* [AVAILABLE DATA]
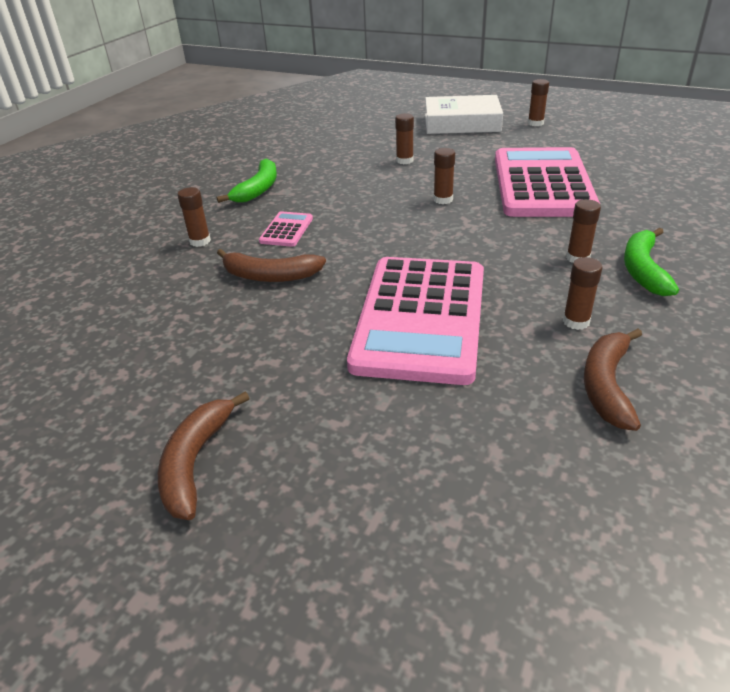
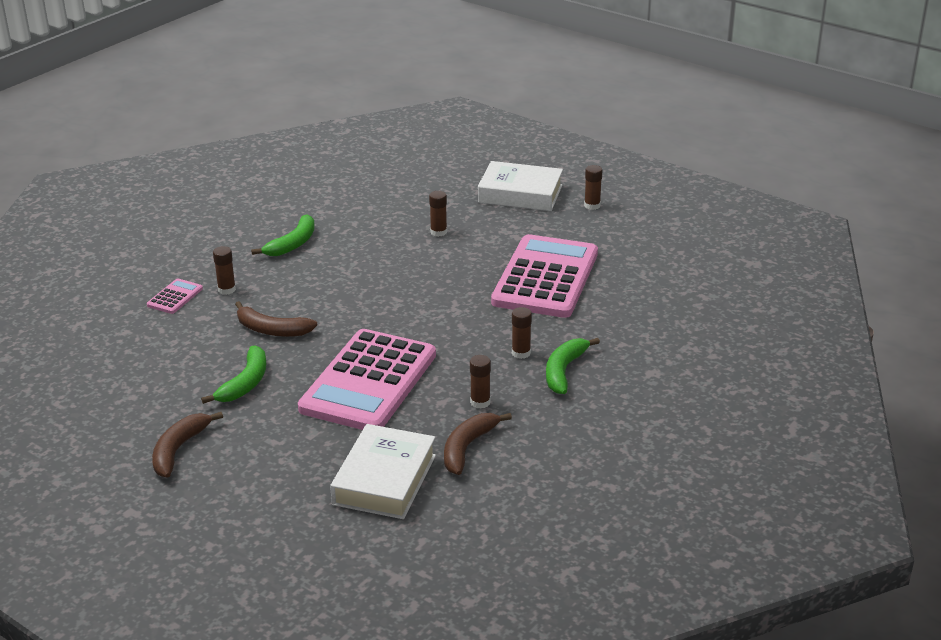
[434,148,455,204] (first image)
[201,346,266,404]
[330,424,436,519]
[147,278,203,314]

* [PROMPT] Retype all the data exactly; skip the pictures.

* [FINAL ANSWER]
[434,148,455,204] (first image)
[201,346,266,404]
[330,424,436,519]
[147,278,203,314]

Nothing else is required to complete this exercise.